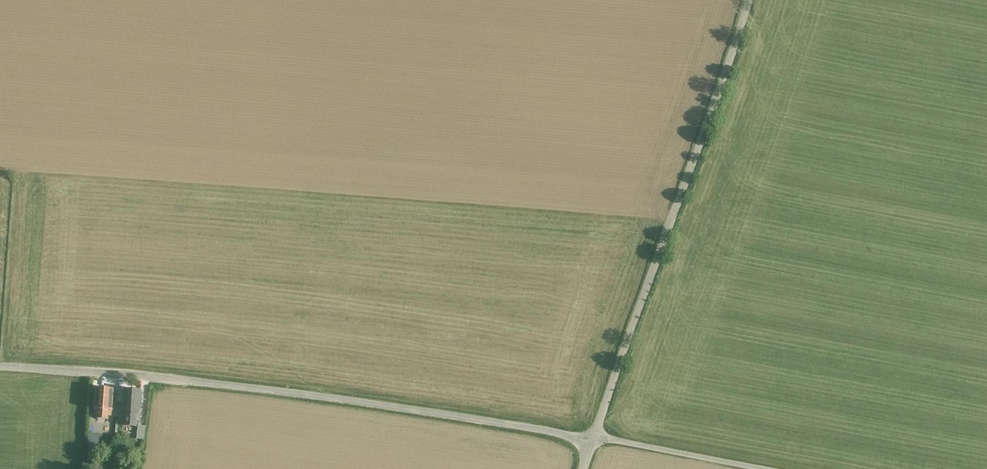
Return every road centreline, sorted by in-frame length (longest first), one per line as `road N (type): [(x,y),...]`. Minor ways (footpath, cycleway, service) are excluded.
road 1 (unclassified): [(0,366),(202,383),(594,441)]
road 2 (unclassified): [(752,0),(594,441)]
road 3 (unclassified): [(594,441),(763,468)]

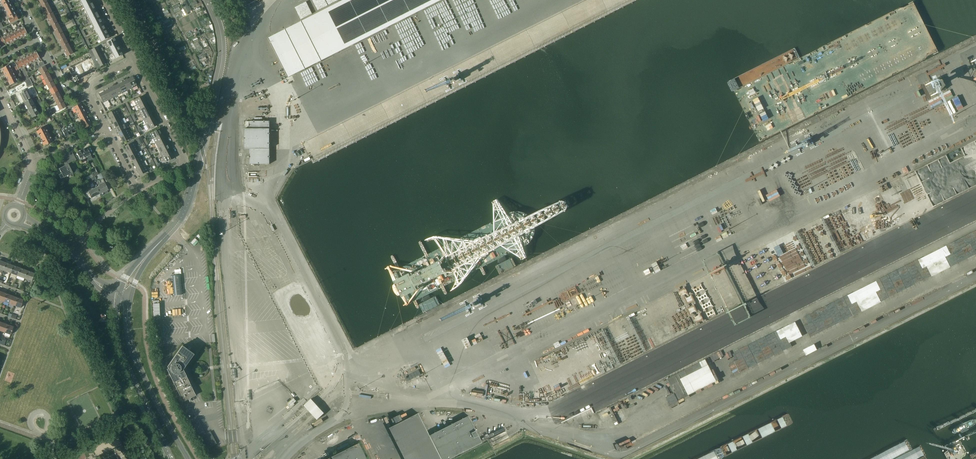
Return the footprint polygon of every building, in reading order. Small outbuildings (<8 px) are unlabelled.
[(269,38),(288,76),(439,0),(344,0),(269,38)] [(8,1),(1,5),(2,7),(3,7),(5,10),(11,7),(8,1)] [(93,6),(90,1),(82,6),(84,10),(93,6)] [(47,2),(41,5),(43,10),(51,6),(50,4),(48,5),(47,2)] [(51,6),(43,10),(46,15),(52,12),(50,9),(52,8),(51,6)] [(95,10),(93,6),(84,10),(87,15),(95,10)] [(11,7),(5,10),(7,14),(6,15),(7,17),(14,13),(11,7)] [(97,15),(95,10),(87,15),(89,19),(97,15)] [(52,12),(46,15),(49,20),(56,16),(55,14),(53,15),(52,12)] [(14,13),(7,17),(8,19),(6,20),(8,24),(17,19),(14,13)] [(100,20),(97,15),(89,19),(91,24),(100,20)] [(56,16),(49,20),(51,26),(57,23),(56,20),(58,19),(56,16)] [(102,24),(100,20),(91,24),(94,28),(102,24)] [(57,23),(51,26),(54,31),(60,28),(61,27),(60,24),(58,25),(57,23)] [(104,29),(102,24),(94,28),(96,33),(104,29)] [(18,26),(16,27),(21,37),(27,34),(23,26),(19,28),(18,26)] [(21,37),(16,27),(15,28),(16,30),(12,32),(16,39),(21,37)] [(60,28),(54,31),(56,36),(62,33),(60,28)] [(107,33),(104,29),(96,33),(98,38),(107,33)] [(12,32),(7,34),(11,42),(16,39),(12,32)] [(62,33),(56,36),(59,41),(65,38),(62,33)] [(109,38),(107,33),(98,38),(101,42),(109,38)] [(3,39),(4,41),(6,45),(11,42),(7,34),(2,37),(3,39)] [(65,38),(59,41),(61,46),(67,43),(65,38)] [(116,44),(114,38),(106,42),(109,47),(116,44)] [(67,43),(61,46),(64,51),(70,48),(67,43)] [(119,49),(116,44),(109,47),(112,53),(119,49)] [(105,64),(97,47),(88,51),(97,68),(105,64)] [(70,48),(64,51),(67,56),(73,53),(70,48)] [(122,55),(119,49),(112,53),(115,59),(122,55)] [(36,51),(30,54),(35,63),(37,61),(36,60),(39,59),(36,51)] [(30,54),(25,57),(29,64),(32,63),(32,64),(35,63),(30,54)] [(25,57),(20,59),(24,67),(29,64),(25,57)] [(16,66),(18,69),(24,67),(20,59),(14,62),(16,66)] [(1,68),(4,74),(12,70),(9,65),(1,68)] [(44,66),(38,69),(41,74),(47,71),(44,66)] [(312,69),(293,79),(311,115),(318,111),(319,114),(331,108),(312,69)] [(12,70),(4,74),(7,80),(15,76),(12,70)] [(47,71),(41,74),(44,79),(50,76),(47,71)] [(78,71),(71,74),(72,77),(74,82),(77,80),(76,77),(79,75),(78,71)] [(15,76),(7,80),(10,85),(18,81),(15,76)] [(50,76),(44,79),(46,84),(52,81),(50,76)] [(132,77),(127,80),(132,88),(137,86),(132,77)] [(127,80),(122,82),(127,91),(132,88),(127,80)] [(52,81),(46,84),(49,90),(55,87),(52,81)] [(122,82),(118,84),(122,93),(127,91),(122,82)] [(118,84),(113,87),(117,95),(122,93),(118,84)] [(55,87),(49,90),(51,95),(57,92),(55,87)] [(113,87),(108,89),(112,98),(117,95),(113,87)] [(108,89),(103,92),(107,100),(112,98),(108,89)] [(19,94),(24,102),(31,99),(26,90),(19,94)] [(57,92),(51,95),(54,100),(60,97),(57,92)] [(102,103),(107,100),(103,92),(98,94),(102,103)] [(133,100),(136,105),(144,101),(142,96),(133,100)] [(60,97),(54,100),(56,105),(63,102),(60,97)] [(35,105),(33,101),(32,102),(31,99),(24,102),(27,109),(34,106),(35,105)] [(144,101),(136,105),(138,110),(147,106),(144,101)] [(63,102),(56,105),(59,110),(65,107),(63,102)] [(80,103),(73,107),(76,112),(83,109),(80,103)] [(34,106),(27,109),(32,118),(39,114),(34,106)] [(147,106),(138,110),(141,115),(149,111),(147,106)] [(83,109),(76,112),(78,117),(86,114),(83,109)] [(108,113),(110,118),(119,114),(116,109),(108,113)] [(149,111),(141,115),(143,120),(152,115),(149,111)] [(86,114),(78,117),(81,122),(88,119),(86,114)] [(119,114),(110,118),(113,123),(121,119),(119,114)] [(152,115),(143,120),(146,125),(154,120),(152,115)] [(88,119),(81,122),(84,128),(91,124),(88,119)] [(121,119),(113,123),(115,128),(124,124),(121,119)] [(154,120),(146,125),(148,130),(157,125),(154,120)] [(269,164),(269,121),(249,121),(249,129),(244,129),(244,149),(249,149),(249,164),(269,164)] [(124,124),(115,128),(118,133),(126,128),(124,124)] [(72,125),(67,127),(70,134),(75,132),(72,125)] [(36,131),(39,138),(48,134),(45,127),(41,129),(41,128),(38,129),(39,130),(36,131)] [(70,134),(67,127),(61,130),(65,137),(70,134)] [(126,128),(118,133),(120,138),(129,133),(126,128)] [(150,133),(153,138),(161,134),(159,129),(150,133)] [(129,133),(120,138),(123,143),(131,138),(129,133)] [(48,134),(39,138),(43,146),(46,144),(46,145),(50,143),(49,143),(52,141),(48,134)] [(161,134),(153,138),(155,143),(164,139),(161,134)] [(164,139),(155,143),(157,148),(166,144),(164,139)] [(124,146),(127,151),(136,147),(133,142),(124,146)] [(166,144),(157,148),(160,153),(168,148),(166,144)] [(136,147),(127,151),(129,156),(138,152),(136,147)] [(87,148),(82,150),(85,157),(90,155),(87,148)] [(168,148),(160,153),(162,158),(171,153),(168,148)] [(82,150),(76,153),(80,160),(85,157),(82,150)] [(71,151),(60,157),(64,163),(63,163),(65,166),(59,169),(61,174),(59,175),(60,178),(63,177),(63,178),(72,173),(68,164),(76,160),(71,151)] [(138,152),(129,156),(132,161),(140,157),(138,152)] [(171,153),(162,158),(165,163),(173,158),(171,153)] [(140,157),(132,161),(134,166),(143,161),(140,157)] [(143,161),(134,166),(137,171),(145,166),(143,161)] [(145,166),(137,171),(139,176),(148,171),(145,166)] [(836,185),(822,185),(814,168),(810,170),(810,173),(803,173),(804,174),(808,174),(805,175),(805,176),(811,191),(824,186),(825,190),(836,185)] [(104,183),(96,187),(99,194),(108,190),(104,183)] [(91,199),(99,194),(96,187),(87,192),(91,199)] [(954,227),(955,229),(975,220),(975,211),(949,223),(951,228),(954,227)] [(865,225),(866,228),(867,228),(869,233),(873,232),(870,223),(865,225)] [(917,257),(923,270),(925,269),(926,271),(928,270),(930,274),(975,254),(975,232),(917,257)] [(13,266),(6,263),(3,271),(10,273),(13,266)] [(20,268),(13,266),(10,273),(17,276),(20,268)] [(27,271),(20,268),(17,276),(24,278),(27,271)] [(34,274),(27,271),(24,278),(31,281),(34,274)] [(877,283),(803,313),(808,324),(804,326),(808,335),(854,317),(852,312),(853,311),(854,311),(858,309),(859,311),(881,303),(877,292),(882,290),(880,287),(879,283),(878,284),(877,283)] [(815,292),(792,302),(795,309),(822,297),(820,292),(816,294),(815,292)] [(12,296),(6,293),(3,302),(9,304),(12,296)] [(17,298),(12,296),(9,304),(14,306),(17,298)] [(23,300),(17,298),(14,306),(20,308),(23,300)] [(554,319),(556,323),(569,317),(567,313),(554,319)] [(796,322),(770,333),(775,344),(771,346),(770,344),(760,348),(761,352),(758,354),(759,356),(757,357),(759,361),(779,353),(778,350),(781,349),(781,351),(791,346),(789,342),(802,337),(796,322)] [(13,327),(7,324),(4,332),(10,335),(13,327)] [(545,344),(550,342),(557,339),(555,335),(543,340),(545,344)] [(815,344),(803,349),(805,355),(817,350),(815,344)] [(182,346),(168,365),(167,366),(167,368),(166,369),(182,402),(195,395),(182,369),(193,354),(182,346)] [(683,396),(716,382),(706,360),(667,377),(674,393),(666,396),(669,405),(684,399),(683,396)] [(293,398),(287,404),(289,407),(296,401),(293,398)] [(313,415),(317,420),(324,413),(320,409),(314,403),(311,399),(304,405),(307,409),(313,415)] [(598,413),(601,419),(612,414),(609,408),(598,413)] [(390,428),(405,458),(451,458),(483,443),(469,416),(430,436),(419,413),(390,428)] [(191,419),(199,435),(203,433),(195,417),(191,419)] [(206,434),(212,446),(216,443),(210,432),(206,434)] [(483,438),(484,441),(496,435),(495,432),(483,438)] [(360,443),(332,457),(333,458),(367,458),(360,443)]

********************

**Work request**
Across the entries above, count the lines with the word "every" and report that count by itself.

**Problem solution**
2